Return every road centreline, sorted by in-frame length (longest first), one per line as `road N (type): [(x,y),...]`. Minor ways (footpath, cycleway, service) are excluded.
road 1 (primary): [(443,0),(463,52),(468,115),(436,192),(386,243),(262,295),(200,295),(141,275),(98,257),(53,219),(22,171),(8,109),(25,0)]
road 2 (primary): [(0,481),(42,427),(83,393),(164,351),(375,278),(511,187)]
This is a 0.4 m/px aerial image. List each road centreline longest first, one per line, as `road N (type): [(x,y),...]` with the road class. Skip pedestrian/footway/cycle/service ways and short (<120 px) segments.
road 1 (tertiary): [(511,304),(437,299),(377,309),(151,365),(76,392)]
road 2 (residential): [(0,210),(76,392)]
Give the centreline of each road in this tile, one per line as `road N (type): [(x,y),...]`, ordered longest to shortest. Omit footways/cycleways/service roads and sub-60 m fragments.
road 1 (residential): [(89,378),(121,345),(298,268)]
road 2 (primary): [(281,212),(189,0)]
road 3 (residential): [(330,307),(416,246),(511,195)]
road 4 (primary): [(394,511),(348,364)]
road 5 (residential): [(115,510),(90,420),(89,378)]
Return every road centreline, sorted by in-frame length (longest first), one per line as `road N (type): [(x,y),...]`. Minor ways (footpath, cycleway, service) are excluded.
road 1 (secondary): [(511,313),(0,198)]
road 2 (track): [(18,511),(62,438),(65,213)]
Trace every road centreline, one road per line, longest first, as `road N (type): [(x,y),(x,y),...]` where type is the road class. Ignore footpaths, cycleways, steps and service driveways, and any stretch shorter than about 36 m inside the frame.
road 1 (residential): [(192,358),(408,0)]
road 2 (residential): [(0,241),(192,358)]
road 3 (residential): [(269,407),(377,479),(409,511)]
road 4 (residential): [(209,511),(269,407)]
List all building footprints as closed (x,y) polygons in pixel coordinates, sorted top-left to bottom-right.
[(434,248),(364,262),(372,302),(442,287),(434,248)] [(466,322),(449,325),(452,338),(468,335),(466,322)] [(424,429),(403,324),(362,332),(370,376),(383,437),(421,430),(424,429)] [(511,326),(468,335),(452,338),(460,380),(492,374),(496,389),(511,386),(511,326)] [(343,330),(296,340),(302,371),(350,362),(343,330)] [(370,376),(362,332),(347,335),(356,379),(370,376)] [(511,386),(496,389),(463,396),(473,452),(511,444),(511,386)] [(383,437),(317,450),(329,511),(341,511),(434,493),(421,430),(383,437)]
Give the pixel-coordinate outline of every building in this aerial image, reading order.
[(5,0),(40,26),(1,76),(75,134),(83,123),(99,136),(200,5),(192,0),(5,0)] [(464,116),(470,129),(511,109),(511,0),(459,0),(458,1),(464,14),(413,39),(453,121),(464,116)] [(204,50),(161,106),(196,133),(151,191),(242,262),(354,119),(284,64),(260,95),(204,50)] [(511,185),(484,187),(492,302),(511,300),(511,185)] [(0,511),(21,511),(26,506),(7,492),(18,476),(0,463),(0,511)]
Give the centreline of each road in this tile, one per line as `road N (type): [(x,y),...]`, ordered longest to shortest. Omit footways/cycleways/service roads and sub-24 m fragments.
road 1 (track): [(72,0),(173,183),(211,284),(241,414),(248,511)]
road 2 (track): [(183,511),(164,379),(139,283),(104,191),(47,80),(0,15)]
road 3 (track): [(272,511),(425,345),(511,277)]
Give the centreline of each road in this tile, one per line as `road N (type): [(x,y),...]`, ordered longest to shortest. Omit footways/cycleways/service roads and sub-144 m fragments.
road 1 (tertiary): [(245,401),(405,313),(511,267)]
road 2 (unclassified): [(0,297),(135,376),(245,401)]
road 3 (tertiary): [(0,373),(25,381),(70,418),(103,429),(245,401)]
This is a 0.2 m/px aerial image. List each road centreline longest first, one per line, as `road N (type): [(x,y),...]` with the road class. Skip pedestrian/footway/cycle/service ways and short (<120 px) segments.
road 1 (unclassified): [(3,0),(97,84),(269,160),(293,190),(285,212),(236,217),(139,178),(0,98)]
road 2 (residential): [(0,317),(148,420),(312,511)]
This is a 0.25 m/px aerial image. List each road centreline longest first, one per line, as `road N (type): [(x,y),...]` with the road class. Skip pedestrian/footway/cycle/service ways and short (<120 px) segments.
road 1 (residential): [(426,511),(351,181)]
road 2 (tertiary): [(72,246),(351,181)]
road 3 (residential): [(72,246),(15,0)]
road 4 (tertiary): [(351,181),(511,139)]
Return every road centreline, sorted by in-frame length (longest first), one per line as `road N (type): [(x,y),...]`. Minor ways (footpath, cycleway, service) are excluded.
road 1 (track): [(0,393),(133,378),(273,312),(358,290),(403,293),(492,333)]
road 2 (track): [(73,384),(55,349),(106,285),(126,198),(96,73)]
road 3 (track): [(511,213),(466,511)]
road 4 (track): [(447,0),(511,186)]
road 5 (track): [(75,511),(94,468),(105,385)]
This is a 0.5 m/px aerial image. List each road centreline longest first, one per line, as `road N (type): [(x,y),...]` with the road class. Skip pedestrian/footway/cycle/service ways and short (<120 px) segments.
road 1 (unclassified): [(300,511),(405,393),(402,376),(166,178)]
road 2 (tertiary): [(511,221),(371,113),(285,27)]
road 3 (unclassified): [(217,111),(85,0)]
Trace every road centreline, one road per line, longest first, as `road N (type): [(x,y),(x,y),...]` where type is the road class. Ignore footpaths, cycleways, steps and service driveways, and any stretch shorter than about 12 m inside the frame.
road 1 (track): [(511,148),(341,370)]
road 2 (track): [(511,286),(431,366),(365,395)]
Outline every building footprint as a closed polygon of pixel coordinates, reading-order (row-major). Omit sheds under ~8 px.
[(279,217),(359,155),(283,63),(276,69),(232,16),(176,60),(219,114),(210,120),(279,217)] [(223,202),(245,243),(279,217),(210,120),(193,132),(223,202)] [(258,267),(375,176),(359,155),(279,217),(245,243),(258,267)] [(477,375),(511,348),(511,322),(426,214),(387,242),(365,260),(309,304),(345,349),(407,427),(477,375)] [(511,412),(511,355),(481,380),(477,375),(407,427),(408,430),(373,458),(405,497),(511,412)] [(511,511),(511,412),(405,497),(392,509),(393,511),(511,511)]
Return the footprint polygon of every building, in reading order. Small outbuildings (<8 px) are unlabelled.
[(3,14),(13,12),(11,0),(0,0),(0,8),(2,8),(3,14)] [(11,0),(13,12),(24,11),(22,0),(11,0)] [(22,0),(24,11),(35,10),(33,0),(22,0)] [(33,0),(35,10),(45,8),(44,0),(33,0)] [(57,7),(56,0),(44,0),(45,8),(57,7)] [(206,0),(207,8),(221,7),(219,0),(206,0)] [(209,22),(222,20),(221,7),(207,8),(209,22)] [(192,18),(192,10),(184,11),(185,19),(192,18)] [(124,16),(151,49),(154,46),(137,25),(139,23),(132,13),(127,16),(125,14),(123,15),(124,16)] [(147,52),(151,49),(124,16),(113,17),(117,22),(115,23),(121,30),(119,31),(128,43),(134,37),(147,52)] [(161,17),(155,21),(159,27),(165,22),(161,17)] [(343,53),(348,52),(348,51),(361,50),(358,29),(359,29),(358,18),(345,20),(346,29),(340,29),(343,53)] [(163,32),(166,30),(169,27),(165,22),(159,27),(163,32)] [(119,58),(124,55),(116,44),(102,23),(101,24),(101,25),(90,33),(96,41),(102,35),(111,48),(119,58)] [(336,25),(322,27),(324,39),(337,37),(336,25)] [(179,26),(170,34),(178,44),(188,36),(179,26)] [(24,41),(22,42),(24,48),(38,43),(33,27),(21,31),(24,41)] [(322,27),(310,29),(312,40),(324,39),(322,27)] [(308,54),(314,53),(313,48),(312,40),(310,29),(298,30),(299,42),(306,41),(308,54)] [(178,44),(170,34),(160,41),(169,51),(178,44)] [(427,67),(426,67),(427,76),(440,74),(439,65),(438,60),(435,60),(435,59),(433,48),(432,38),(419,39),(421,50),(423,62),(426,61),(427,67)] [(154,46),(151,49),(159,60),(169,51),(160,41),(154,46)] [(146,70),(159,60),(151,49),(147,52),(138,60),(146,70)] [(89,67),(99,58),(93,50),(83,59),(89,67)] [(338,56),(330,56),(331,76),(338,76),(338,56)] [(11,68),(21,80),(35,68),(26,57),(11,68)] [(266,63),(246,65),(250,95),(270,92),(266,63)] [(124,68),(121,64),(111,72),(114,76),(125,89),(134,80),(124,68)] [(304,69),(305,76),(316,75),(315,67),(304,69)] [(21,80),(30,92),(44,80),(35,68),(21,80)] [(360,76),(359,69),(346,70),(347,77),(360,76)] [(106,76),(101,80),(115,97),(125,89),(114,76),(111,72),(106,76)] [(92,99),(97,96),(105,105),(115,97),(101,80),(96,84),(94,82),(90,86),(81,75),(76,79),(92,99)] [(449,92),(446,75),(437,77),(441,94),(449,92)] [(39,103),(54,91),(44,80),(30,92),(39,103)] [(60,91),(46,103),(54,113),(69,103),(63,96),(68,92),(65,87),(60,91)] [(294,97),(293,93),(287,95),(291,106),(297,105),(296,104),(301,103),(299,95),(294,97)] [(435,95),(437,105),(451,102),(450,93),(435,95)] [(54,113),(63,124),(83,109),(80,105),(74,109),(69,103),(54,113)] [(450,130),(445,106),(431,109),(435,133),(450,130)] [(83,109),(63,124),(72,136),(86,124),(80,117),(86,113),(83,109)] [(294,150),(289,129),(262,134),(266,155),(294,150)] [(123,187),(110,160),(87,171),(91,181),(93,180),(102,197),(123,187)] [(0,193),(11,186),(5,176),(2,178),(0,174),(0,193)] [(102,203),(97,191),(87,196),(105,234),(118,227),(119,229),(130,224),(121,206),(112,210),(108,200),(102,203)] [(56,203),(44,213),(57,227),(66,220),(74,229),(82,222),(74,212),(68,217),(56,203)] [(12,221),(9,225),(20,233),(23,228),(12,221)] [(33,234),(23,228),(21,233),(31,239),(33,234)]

O exercício:
Reescreva como CSV de duas colunas, entrada e saída, os dados da linha que contém "This is a 0.25" até a linha que contém "road 4 (tertiary): [(351,181),(511,139)]". Coloque cada texto em entrada e a resposta correspondente em saída, cada um num único campo entre aspas e com as quebras de linha trocadas por espaços.

Solução abaixo:
entrada,saída
"This is a 0.25 m/px aerial image. List each road centreline longest first, one per line, as `road N (type): [(x,y),...]` with the road class. Skip pedestrian/footway/cycle/service ways and short (<120 px) segments.","road 1 (residential): [(426,511),(351,181)] road 2 (tertiary): [(72,246),(351,181)] road 3 (residential): [(72,246),(15,0)] road 4 (tertiary): [(351,181),(511,139)]"